_Brief_. Starting with the line containing "second_place: [238, 352]" and going on through the line containing "old: padlock in white", return the lines of the data below exactly, and only those.

_Records supplied_.
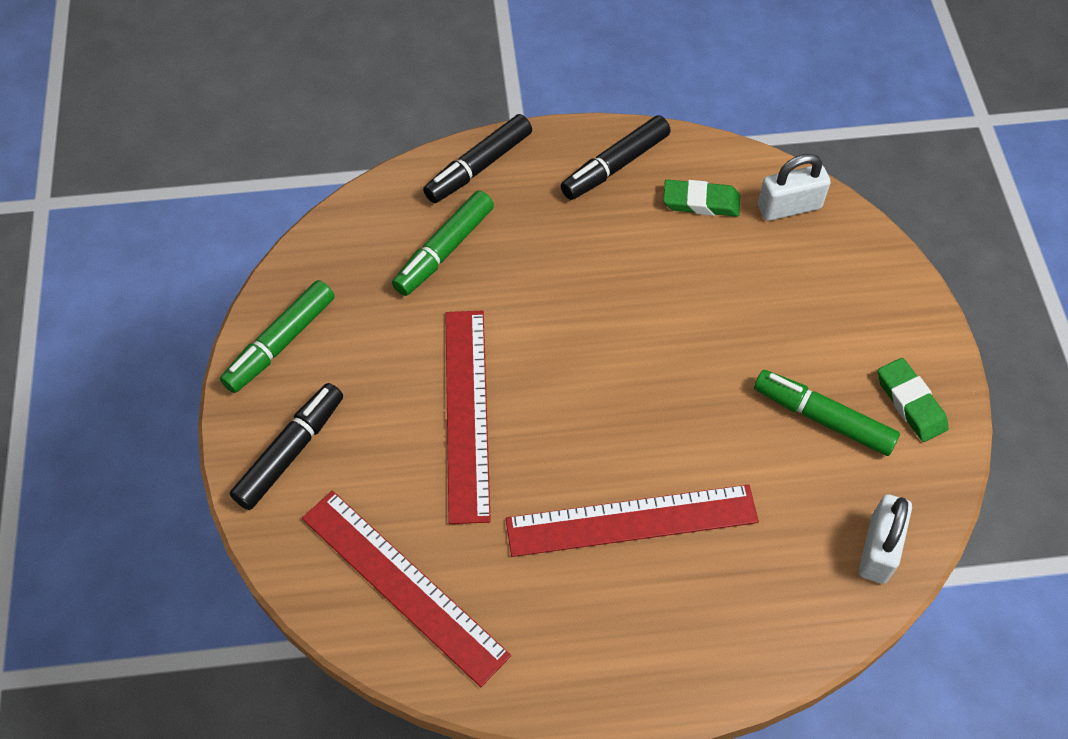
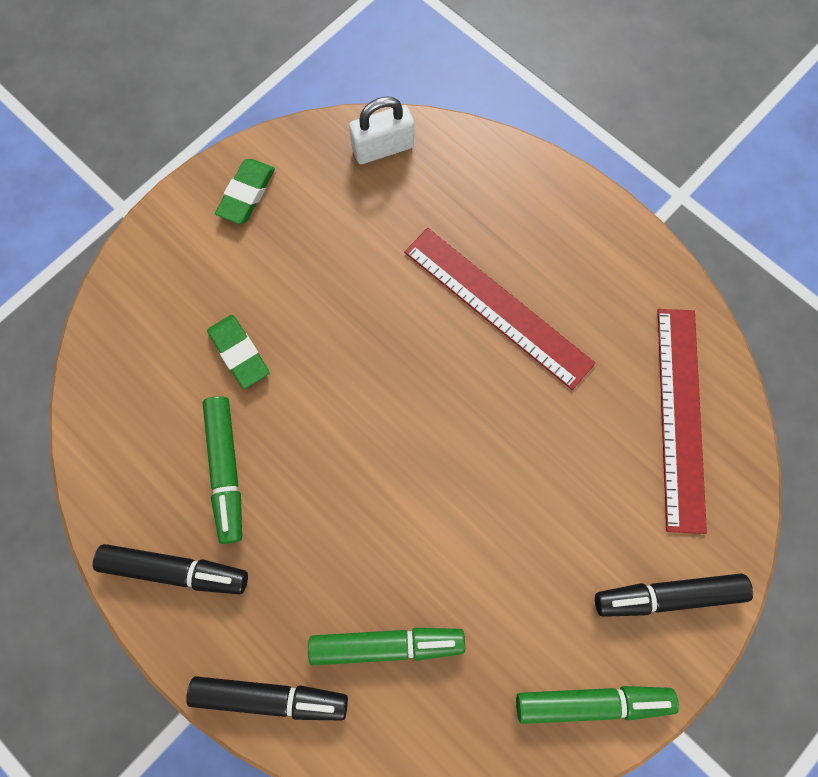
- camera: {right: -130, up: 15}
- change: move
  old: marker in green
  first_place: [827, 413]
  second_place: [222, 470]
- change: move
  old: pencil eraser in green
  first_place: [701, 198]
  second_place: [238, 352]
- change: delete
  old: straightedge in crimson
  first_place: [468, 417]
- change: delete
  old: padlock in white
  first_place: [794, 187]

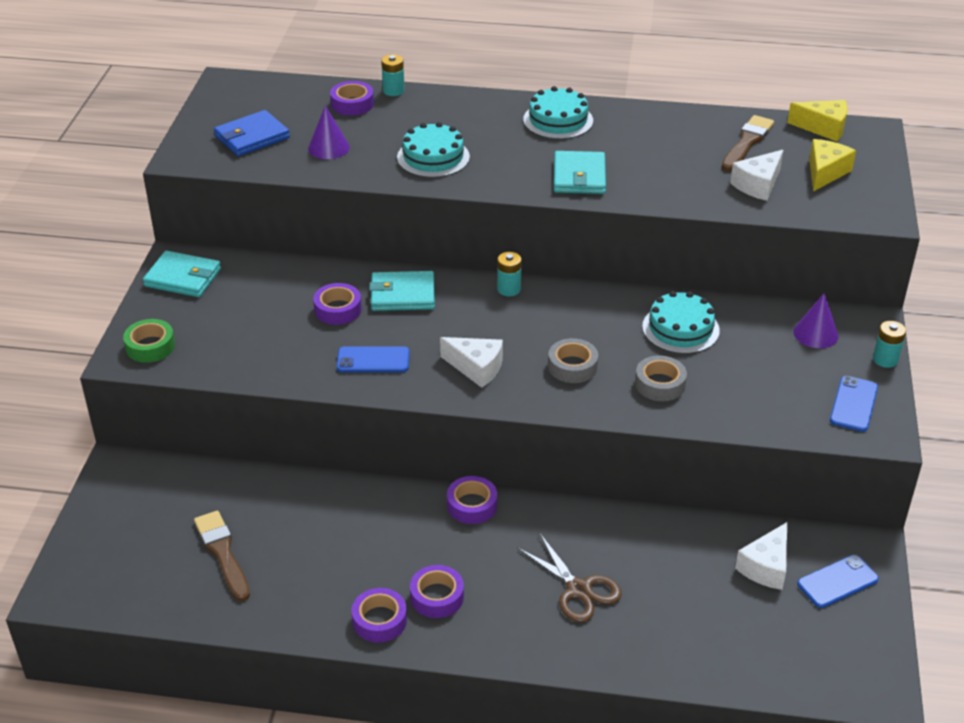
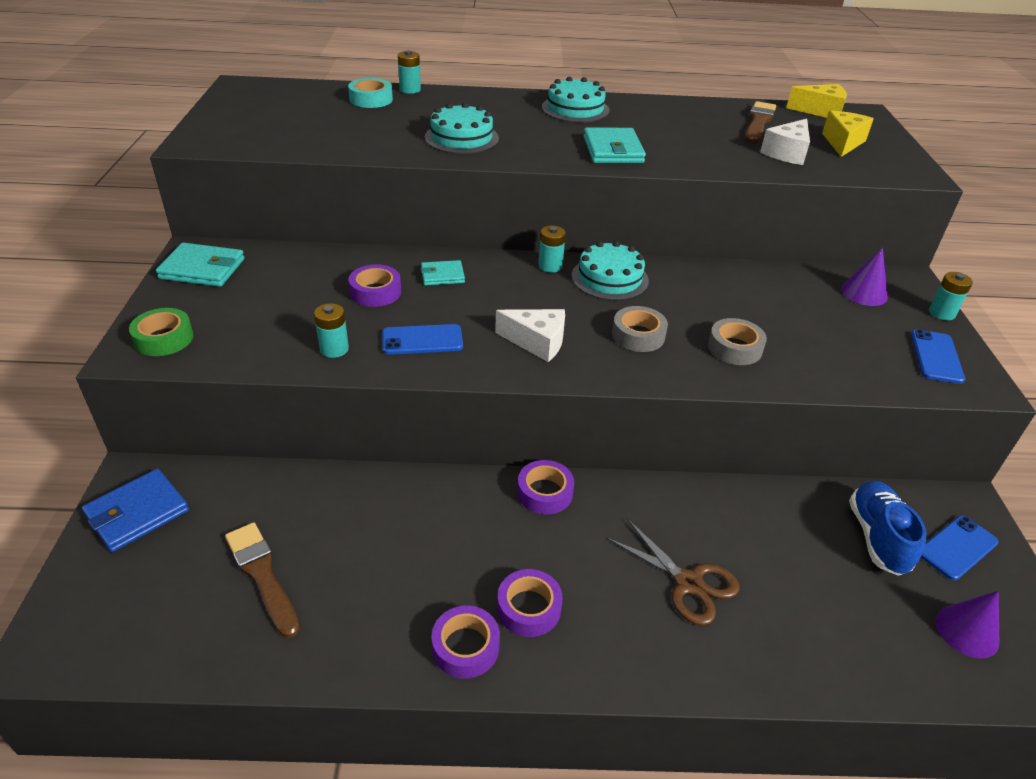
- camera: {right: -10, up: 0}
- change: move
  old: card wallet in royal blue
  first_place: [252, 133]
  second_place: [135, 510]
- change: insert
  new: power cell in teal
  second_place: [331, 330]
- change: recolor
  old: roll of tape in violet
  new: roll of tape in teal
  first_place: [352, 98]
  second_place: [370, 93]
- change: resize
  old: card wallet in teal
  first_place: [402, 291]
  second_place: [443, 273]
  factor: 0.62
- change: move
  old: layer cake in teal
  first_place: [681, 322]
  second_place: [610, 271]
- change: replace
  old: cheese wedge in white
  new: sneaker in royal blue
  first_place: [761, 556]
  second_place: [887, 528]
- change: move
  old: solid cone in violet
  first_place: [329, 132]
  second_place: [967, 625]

==

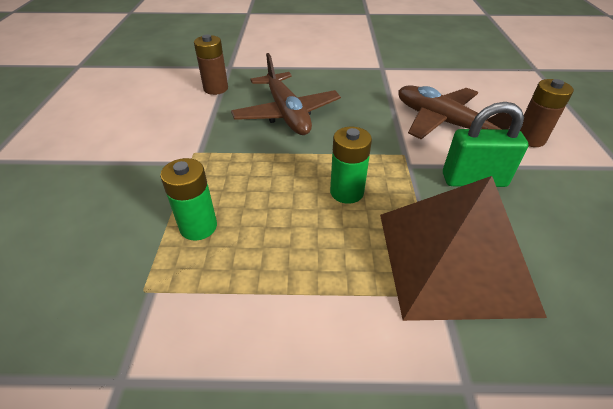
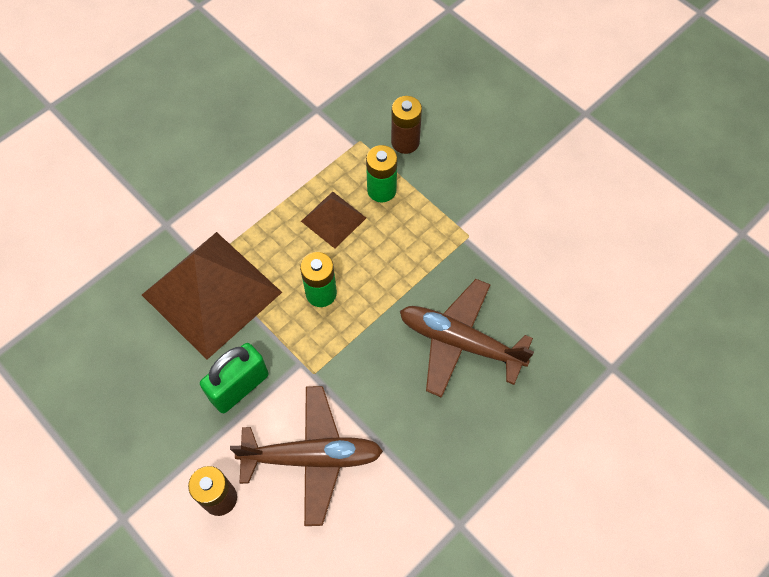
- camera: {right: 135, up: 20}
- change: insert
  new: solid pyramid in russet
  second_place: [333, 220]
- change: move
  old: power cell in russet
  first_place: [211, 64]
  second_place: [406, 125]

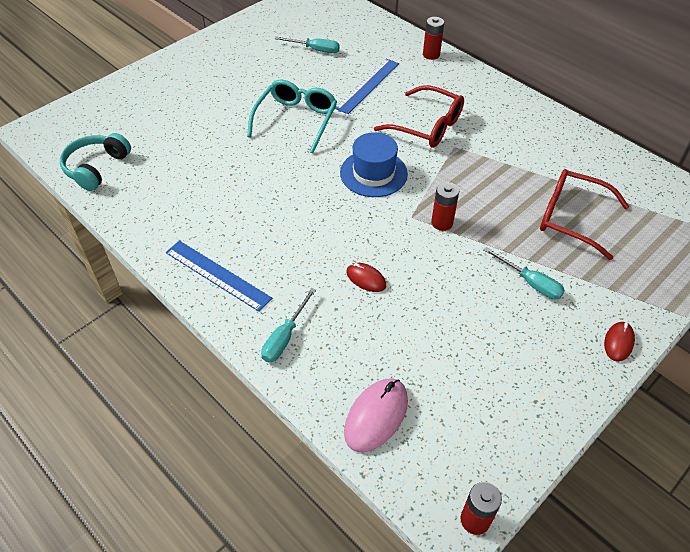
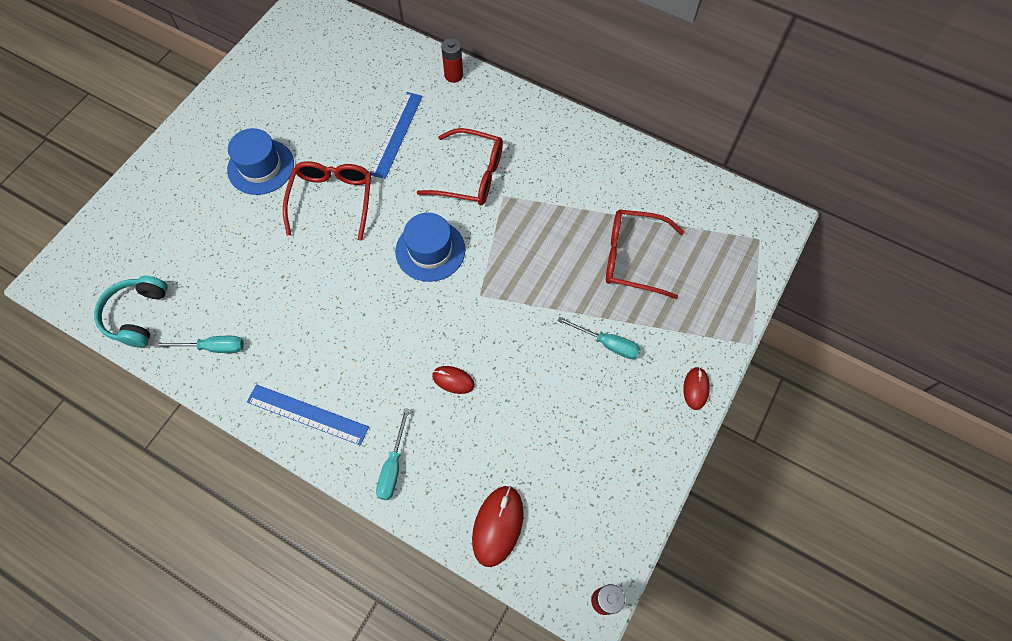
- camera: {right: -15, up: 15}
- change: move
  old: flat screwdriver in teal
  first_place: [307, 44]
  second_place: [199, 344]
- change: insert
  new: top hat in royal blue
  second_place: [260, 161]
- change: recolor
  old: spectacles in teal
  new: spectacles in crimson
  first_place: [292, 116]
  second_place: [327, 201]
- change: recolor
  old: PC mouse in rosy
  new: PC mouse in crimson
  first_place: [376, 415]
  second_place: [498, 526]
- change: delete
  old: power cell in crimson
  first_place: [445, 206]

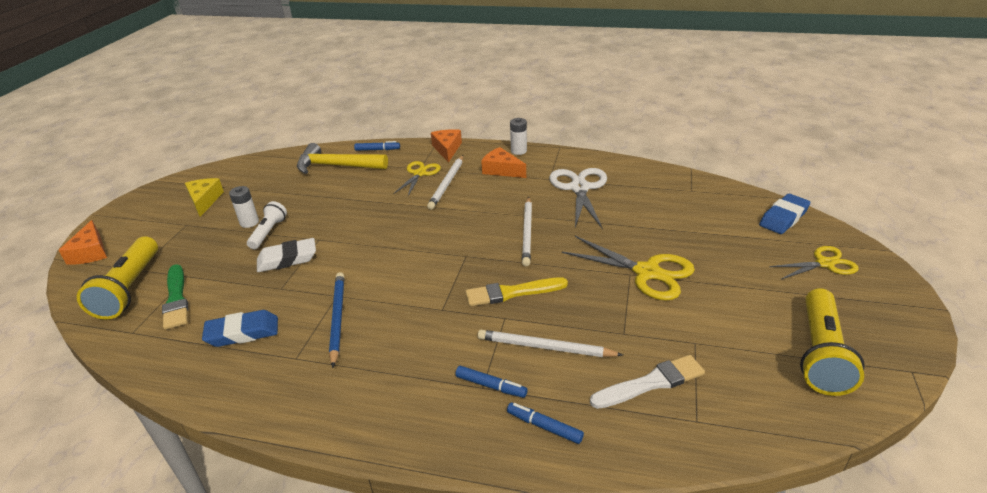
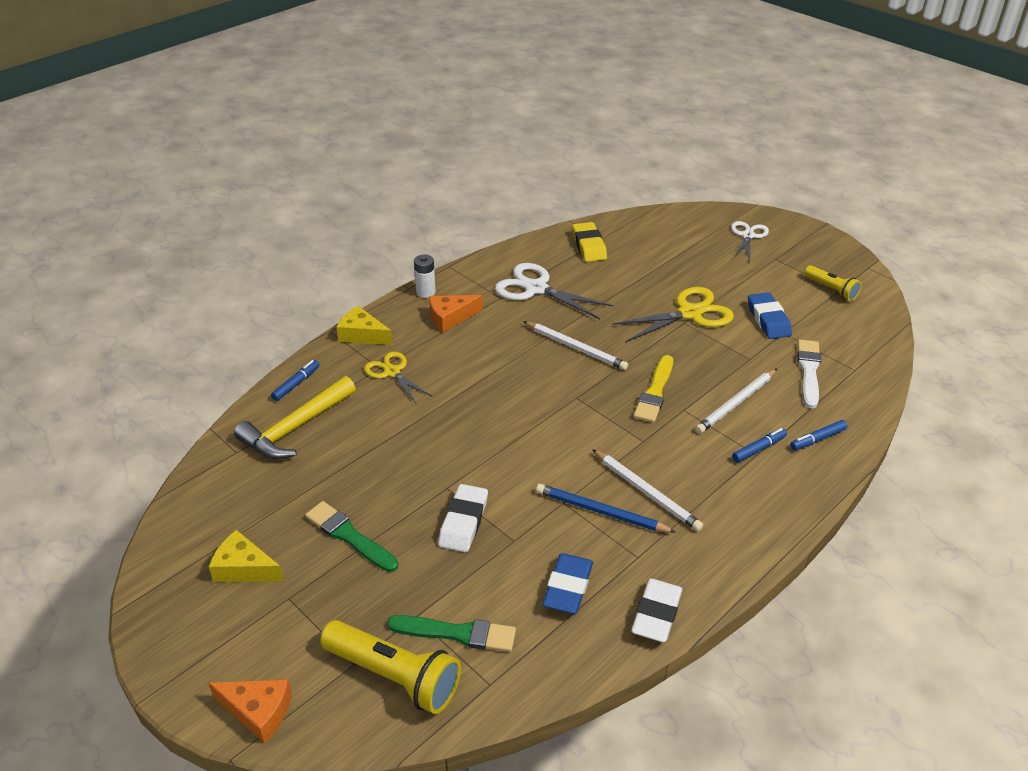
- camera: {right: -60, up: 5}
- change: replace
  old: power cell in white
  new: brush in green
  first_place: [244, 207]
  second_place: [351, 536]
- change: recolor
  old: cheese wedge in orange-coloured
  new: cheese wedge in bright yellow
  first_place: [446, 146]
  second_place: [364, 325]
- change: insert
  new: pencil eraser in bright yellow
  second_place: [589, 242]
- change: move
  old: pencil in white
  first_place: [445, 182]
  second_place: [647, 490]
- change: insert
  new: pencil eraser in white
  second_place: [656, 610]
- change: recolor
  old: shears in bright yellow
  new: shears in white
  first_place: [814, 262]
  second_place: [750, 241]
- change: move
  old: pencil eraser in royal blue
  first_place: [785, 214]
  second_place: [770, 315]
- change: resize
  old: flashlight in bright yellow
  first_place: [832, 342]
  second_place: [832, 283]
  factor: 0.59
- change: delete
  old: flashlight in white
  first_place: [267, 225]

_Exercise result_.
  second_place: [238, 352]
- change: delete
  old: straightedge in crimson
  first_place: [468, 417]
- change: delete
  old: padlock in white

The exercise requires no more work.